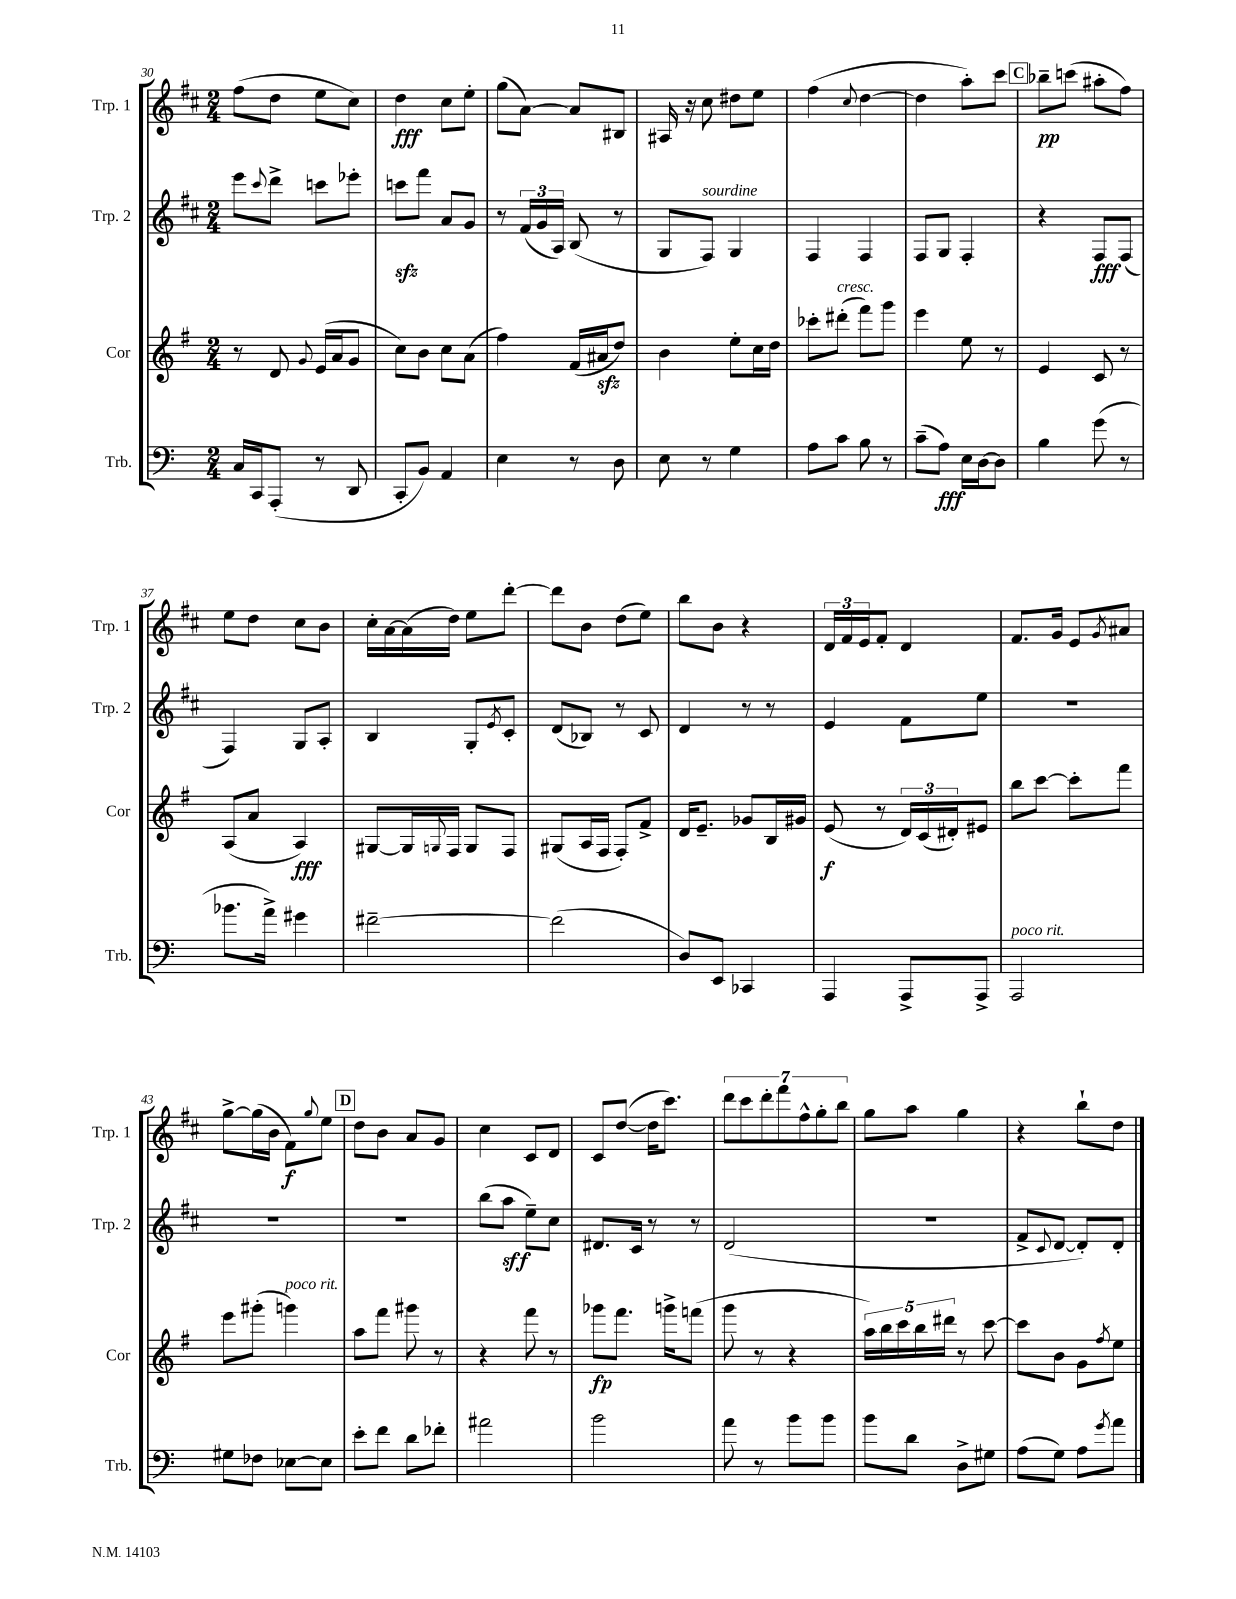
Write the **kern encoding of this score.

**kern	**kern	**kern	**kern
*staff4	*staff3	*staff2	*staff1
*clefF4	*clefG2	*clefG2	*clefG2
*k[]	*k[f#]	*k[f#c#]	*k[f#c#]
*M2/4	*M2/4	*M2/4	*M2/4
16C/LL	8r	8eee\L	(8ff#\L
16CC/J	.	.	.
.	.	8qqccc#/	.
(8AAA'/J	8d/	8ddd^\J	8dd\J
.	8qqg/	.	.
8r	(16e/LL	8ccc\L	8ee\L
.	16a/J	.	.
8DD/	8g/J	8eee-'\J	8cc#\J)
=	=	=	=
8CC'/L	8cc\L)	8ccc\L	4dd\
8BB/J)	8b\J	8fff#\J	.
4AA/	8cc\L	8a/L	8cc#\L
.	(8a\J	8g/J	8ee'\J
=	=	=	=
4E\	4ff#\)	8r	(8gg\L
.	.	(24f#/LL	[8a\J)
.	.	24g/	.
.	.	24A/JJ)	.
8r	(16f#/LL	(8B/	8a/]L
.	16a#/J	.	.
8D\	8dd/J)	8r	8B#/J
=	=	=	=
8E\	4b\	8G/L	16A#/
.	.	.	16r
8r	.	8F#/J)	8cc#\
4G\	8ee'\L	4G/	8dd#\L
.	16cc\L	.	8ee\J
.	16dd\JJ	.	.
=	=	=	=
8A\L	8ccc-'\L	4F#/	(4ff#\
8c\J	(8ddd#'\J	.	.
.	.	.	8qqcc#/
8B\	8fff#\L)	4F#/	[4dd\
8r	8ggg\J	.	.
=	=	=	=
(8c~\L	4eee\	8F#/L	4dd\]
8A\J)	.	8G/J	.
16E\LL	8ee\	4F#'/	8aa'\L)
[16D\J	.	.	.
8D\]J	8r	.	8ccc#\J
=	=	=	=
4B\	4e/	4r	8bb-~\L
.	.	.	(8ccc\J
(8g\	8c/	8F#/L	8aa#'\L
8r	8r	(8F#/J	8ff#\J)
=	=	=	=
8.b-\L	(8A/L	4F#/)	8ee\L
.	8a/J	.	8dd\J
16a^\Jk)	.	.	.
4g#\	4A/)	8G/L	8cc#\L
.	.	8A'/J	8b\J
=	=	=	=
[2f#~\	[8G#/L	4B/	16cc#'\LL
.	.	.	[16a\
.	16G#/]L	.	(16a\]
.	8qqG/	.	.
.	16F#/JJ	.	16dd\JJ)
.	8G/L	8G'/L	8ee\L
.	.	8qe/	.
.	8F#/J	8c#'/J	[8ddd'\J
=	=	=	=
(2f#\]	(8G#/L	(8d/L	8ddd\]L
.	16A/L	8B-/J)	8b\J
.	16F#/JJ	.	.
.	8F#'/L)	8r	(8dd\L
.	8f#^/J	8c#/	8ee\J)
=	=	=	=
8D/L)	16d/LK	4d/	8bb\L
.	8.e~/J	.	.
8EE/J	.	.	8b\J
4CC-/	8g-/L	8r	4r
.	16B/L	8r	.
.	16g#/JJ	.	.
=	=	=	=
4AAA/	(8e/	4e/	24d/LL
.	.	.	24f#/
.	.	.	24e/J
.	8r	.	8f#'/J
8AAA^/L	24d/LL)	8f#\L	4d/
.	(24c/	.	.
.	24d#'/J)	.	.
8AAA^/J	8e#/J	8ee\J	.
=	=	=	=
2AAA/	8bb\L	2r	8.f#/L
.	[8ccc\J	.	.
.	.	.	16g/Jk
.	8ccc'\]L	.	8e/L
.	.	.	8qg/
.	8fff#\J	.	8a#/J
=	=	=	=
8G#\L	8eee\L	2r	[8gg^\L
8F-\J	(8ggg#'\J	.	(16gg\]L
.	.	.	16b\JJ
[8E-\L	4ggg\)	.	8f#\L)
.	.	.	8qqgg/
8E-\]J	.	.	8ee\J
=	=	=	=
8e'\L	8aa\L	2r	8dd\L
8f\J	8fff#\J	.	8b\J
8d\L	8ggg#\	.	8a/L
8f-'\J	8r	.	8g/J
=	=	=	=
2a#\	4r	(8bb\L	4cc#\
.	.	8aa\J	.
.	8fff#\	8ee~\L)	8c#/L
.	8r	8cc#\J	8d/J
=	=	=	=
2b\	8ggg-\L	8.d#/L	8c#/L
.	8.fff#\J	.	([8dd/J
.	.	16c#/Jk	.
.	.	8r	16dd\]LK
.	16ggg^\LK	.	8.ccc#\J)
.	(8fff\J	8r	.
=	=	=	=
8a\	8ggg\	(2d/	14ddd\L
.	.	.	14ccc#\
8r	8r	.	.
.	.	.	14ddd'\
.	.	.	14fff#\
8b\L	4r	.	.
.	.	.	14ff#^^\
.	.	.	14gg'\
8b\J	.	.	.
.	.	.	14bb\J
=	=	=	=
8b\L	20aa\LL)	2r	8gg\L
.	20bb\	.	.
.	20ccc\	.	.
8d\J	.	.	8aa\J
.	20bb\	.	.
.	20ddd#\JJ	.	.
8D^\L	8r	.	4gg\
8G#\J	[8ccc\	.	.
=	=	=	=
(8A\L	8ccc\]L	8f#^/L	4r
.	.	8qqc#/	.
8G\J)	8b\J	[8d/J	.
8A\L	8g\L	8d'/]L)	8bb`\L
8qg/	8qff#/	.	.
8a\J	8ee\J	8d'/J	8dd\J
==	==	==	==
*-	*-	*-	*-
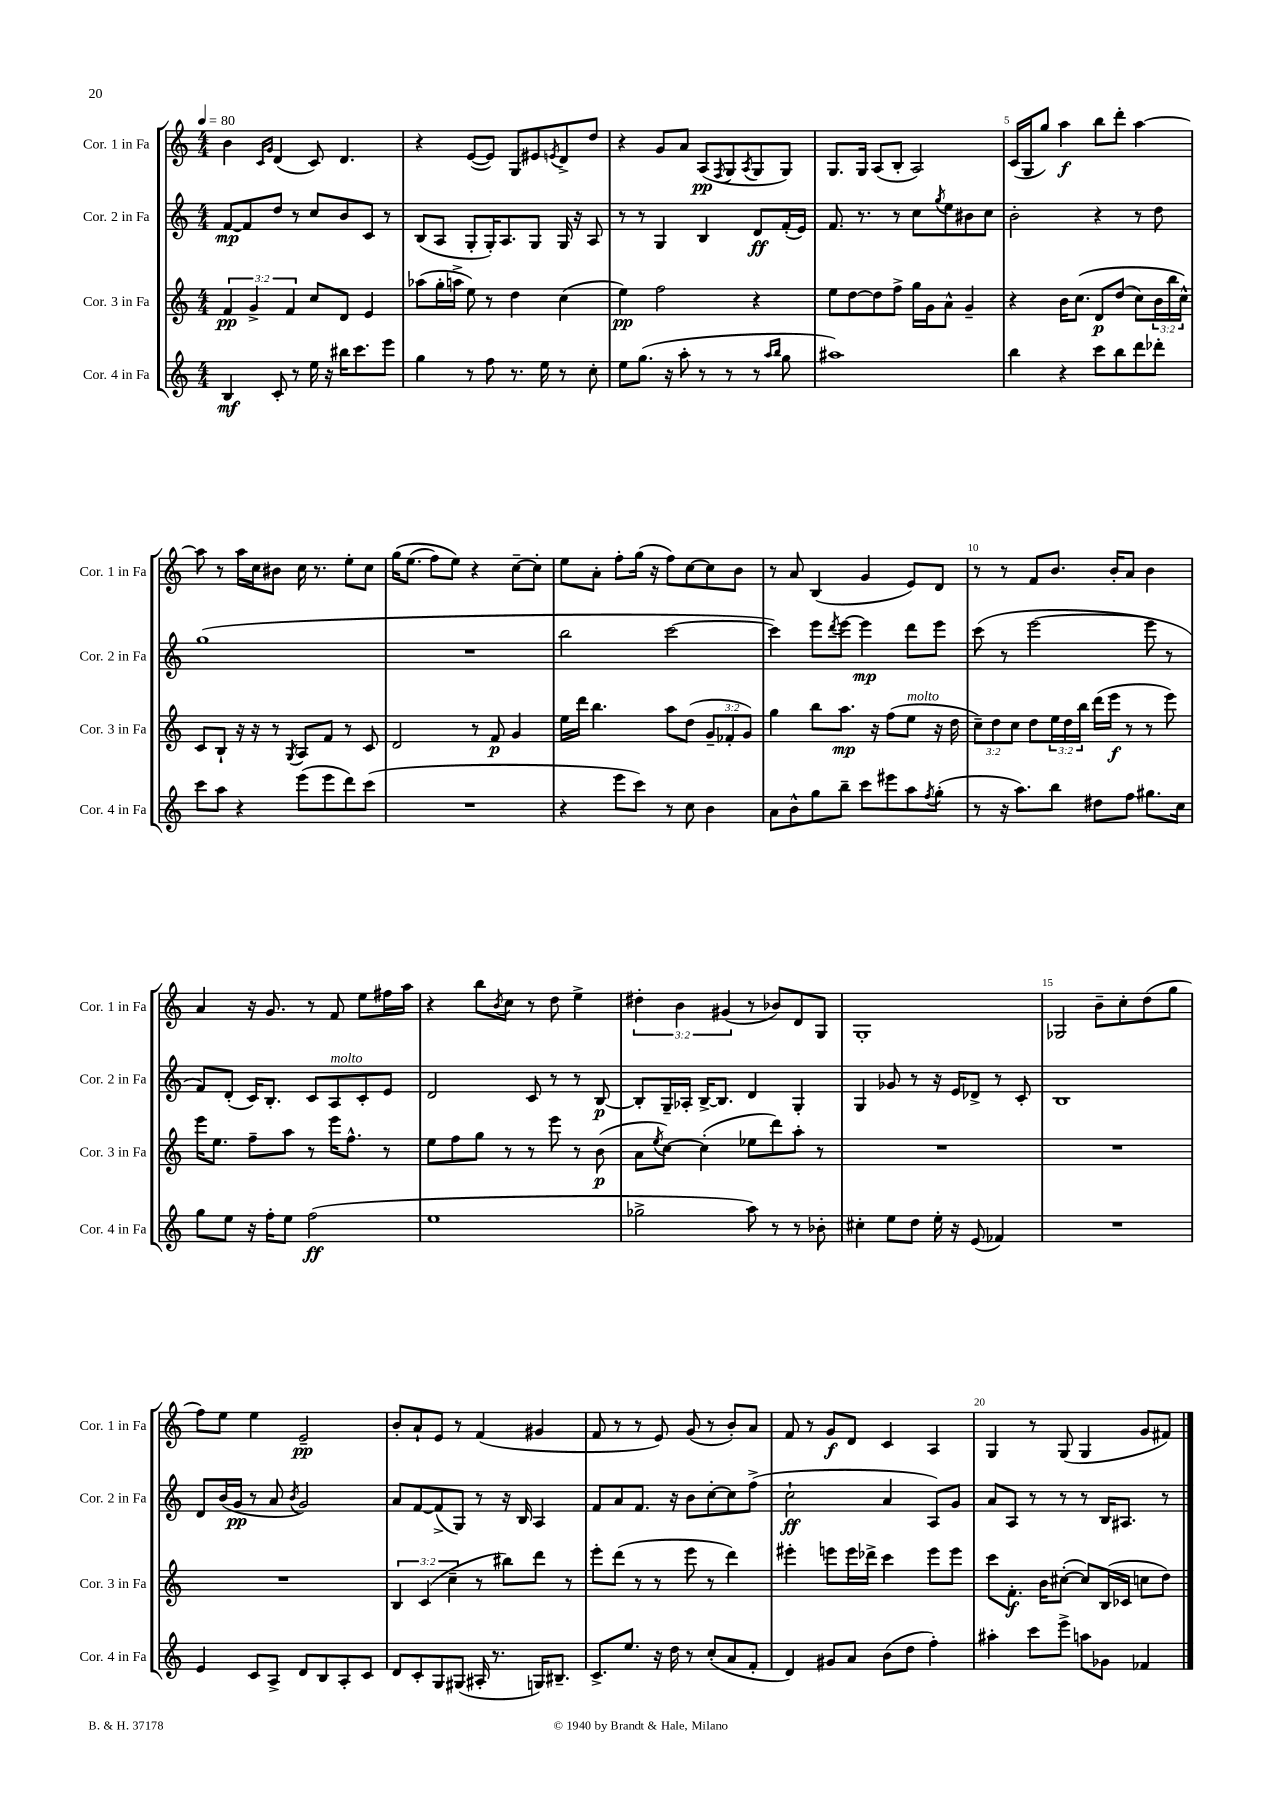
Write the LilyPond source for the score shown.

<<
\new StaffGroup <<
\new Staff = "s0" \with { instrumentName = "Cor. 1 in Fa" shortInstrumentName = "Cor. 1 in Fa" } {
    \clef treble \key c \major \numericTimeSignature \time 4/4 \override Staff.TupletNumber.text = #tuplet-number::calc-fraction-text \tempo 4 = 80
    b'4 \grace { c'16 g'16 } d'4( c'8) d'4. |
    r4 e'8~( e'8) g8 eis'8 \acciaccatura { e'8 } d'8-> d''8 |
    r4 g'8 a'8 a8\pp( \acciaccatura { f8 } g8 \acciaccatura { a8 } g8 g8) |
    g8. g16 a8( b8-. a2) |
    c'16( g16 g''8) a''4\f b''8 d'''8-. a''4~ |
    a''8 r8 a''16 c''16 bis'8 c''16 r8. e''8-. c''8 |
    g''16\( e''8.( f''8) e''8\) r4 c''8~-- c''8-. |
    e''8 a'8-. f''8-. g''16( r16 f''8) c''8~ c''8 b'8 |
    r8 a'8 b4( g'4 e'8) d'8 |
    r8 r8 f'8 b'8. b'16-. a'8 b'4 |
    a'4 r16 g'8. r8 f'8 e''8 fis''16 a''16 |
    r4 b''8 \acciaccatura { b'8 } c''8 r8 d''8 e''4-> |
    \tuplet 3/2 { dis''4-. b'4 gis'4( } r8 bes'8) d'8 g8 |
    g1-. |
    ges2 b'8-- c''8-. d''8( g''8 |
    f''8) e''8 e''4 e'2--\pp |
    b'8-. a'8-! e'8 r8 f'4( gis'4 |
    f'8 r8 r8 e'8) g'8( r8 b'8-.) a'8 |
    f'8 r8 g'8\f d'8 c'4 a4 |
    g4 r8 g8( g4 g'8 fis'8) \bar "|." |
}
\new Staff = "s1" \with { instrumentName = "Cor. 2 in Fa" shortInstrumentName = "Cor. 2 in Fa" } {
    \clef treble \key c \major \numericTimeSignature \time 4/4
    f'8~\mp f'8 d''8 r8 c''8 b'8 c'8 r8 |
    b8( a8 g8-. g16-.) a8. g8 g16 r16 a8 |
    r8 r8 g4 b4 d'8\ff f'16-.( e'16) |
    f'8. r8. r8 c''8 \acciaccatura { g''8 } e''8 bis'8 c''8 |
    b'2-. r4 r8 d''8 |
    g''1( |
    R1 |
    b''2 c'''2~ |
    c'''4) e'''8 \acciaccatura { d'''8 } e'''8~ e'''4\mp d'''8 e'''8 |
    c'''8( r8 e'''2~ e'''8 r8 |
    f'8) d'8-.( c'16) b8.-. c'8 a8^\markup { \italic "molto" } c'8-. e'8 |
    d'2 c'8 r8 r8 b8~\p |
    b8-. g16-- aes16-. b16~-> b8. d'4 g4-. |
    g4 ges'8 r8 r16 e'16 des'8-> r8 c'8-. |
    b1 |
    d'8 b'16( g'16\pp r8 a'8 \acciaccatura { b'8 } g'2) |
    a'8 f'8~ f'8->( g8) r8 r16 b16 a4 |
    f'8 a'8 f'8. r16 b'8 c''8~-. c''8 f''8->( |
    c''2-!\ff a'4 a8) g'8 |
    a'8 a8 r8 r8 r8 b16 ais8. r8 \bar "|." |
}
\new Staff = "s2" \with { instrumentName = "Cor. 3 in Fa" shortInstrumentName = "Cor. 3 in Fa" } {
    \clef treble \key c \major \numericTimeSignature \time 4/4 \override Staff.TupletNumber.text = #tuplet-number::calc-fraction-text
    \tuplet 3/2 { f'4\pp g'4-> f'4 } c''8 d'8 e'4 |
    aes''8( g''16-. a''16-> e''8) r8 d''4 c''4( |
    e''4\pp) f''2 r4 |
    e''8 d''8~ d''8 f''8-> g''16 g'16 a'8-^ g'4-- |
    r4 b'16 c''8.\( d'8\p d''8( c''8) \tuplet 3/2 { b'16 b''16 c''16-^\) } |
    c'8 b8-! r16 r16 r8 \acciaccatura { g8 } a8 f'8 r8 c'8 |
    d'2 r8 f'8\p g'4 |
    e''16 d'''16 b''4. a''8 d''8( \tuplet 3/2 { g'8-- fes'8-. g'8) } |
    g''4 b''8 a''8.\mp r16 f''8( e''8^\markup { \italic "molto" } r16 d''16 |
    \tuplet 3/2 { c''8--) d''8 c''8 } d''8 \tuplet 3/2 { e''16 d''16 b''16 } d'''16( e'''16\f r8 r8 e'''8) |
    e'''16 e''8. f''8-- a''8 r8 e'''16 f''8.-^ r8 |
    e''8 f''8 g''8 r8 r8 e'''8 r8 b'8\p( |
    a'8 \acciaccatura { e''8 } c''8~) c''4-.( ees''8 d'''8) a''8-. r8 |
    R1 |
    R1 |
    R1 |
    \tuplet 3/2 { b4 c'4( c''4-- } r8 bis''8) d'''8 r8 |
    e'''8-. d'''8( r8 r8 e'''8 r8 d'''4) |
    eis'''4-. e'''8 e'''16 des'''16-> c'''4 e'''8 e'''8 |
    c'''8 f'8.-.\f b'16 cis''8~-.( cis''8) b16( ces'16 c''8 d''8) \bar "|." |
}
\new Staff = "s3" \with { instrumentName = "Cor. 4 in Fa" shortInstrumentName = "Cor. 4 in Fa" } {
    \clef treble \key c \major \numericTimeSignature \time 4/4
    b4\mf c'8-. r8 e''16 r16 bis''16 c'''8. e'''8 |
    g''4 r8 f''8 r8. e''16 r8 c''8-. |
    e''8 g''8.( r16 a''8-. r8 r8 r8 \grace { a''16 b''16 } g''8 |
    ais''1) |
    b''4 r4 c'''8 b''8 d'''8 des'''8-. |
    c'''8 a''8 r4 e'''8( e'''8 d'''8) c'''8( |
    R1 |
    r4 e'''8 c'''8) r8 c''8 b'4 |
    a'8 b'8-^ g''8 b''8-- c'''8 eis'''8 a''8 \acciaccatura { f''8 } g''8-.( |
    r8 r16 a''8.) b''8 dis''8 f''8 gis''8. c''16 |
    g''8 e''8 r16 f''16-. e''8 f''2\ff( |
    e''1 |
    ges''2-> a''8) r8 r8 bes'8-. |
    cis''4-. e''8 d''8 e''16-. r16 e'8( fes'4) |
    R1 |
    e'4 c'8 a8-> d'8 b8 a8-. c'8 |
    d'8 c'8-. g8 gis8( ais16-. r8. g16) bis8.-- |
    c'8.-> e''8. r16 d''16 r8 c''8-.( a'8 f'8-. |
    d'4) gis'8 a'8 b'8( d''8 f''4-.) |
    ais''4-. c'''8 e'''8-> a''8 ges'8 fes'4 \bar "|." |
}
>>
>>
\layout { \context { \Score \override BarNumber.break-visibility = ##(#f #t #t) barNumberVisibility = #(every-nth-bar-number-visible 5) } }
※
Exercise requirements | Please pull out every line of the items above that contains the string "calc" and copy those lines. Match case exactly.

Answer below |
    \clef treble \key c \major \numericTimeSignature \time 4/4 \override Staff.TupletNumber.text = #tuplet-number::calc-fraction-text \tempo 4 = 80
    \clef treble \key c \major \numericTimeSignature \time 4/4 \override Staff.TupletNumber.text = #tuplet-number::calc-fraction-text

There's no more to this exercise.